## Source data
▬▬▬▬▬▬▬▬▬▬

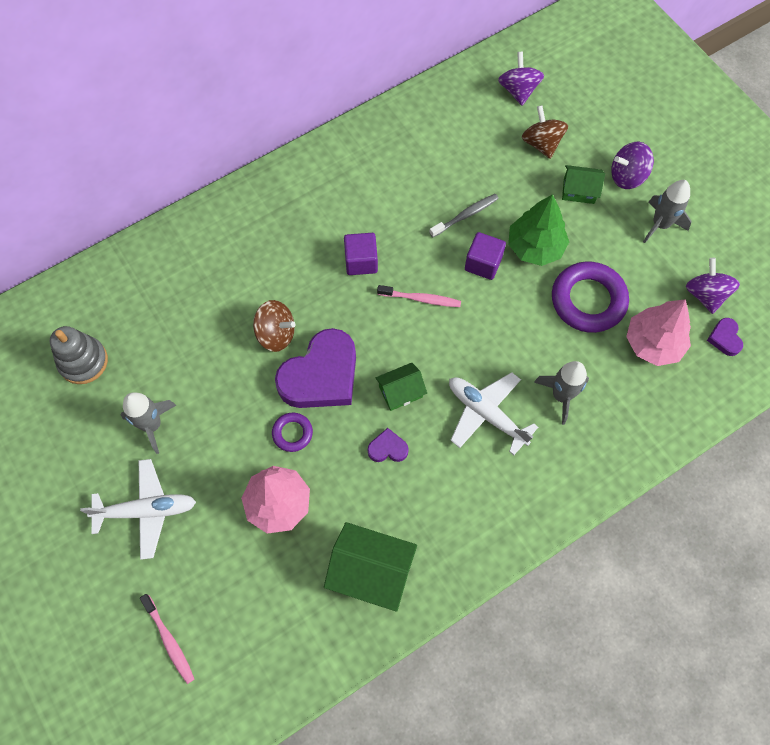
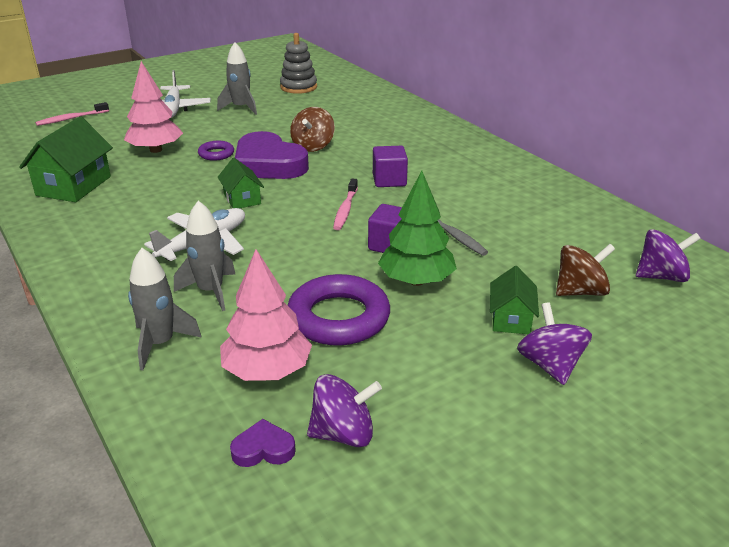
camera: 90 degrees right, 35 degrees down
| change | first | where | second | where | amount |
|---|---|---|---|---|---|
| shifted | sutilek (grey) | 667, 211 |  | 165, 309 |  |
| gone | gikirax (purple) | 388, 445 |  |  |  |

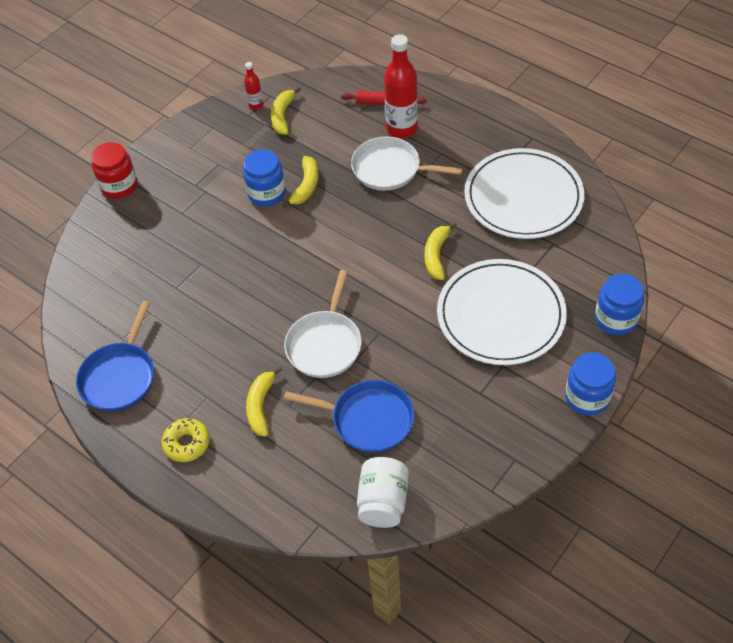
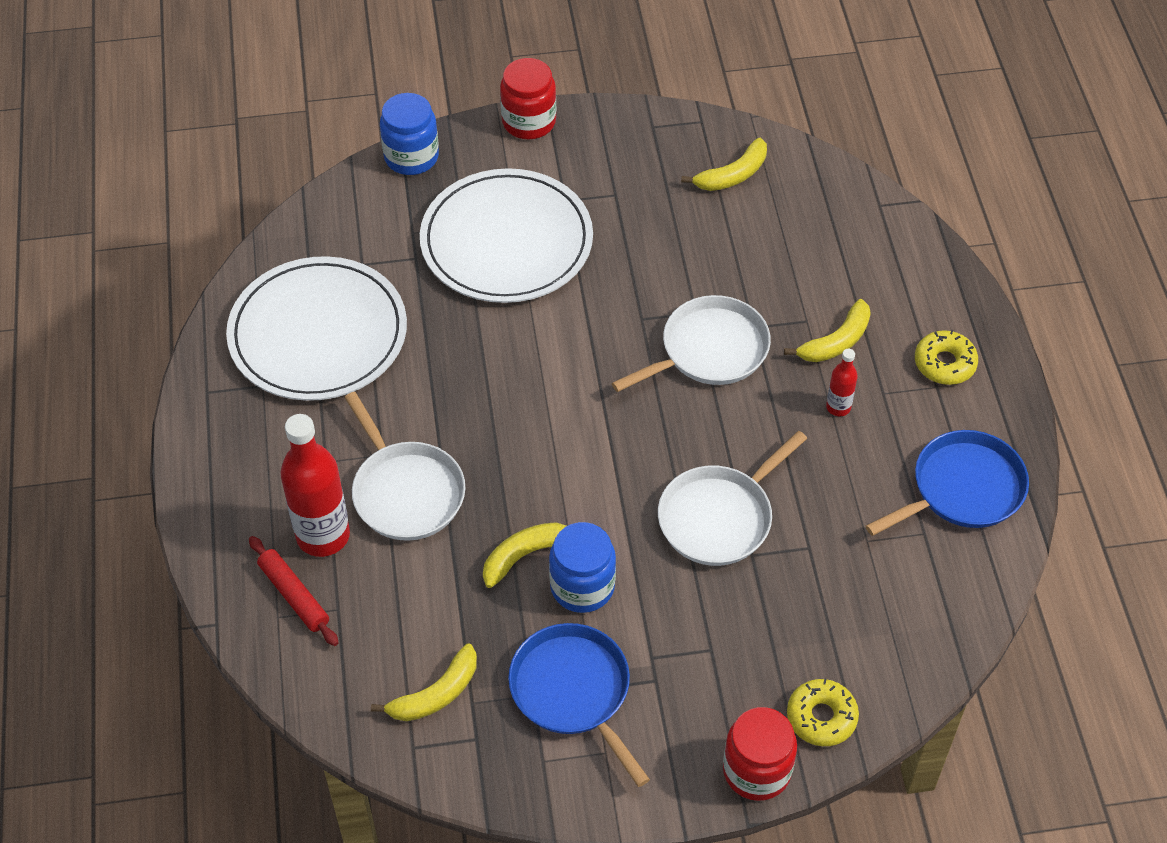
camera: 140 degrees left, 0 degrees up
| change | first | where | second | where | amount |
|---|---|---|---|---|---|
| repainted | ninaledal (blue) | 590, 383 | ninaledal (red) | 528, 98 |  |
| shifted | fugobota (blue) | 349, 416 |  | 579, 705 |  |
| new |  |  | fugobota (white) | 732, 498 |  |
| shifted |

▬▬▬▬▬▬▬▬▬▬

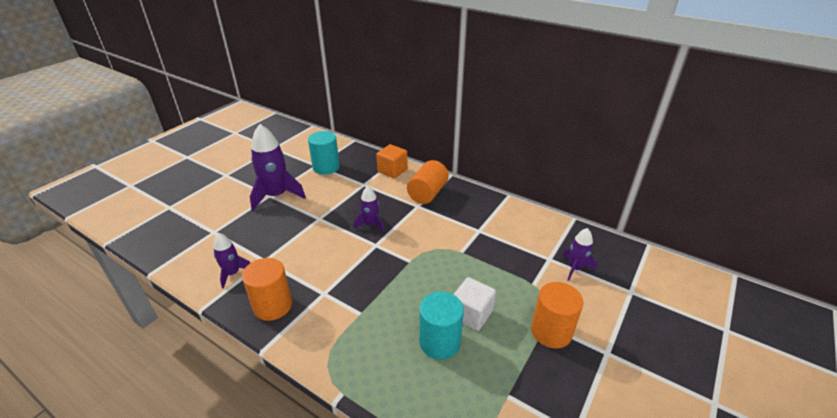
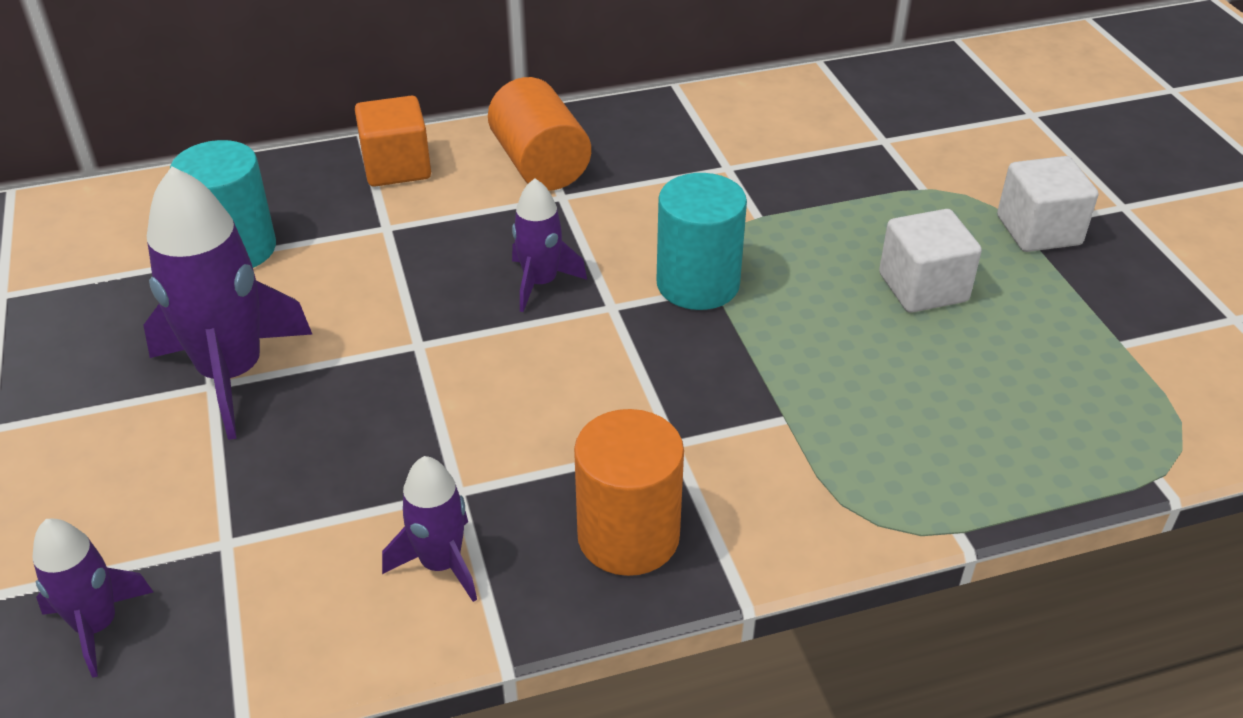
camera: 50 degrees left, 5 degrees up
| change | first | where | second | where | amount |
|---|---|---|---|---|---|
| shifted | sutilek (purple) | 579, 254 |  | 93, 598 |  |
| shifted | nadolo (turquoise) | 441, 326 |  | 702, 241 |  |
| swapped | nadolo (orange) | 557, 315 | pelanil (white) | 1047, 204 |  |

▬▬▬▬▬▬▬▬▬▬

## To do
The entries above hold a line with "camera: 90 degrees right, 35 degrees down" and a later line with "sutilek (grey) |". Write out exactly those lines and all lines between, nothing more.

## Your response
camera: 90 degrees right, 35 degrees down
| change | first | where | second | where | amount |
|---|---|---|---|---|---|
| shifted | sutilek (grey) | 667, 211 |  | 165, 309 |  |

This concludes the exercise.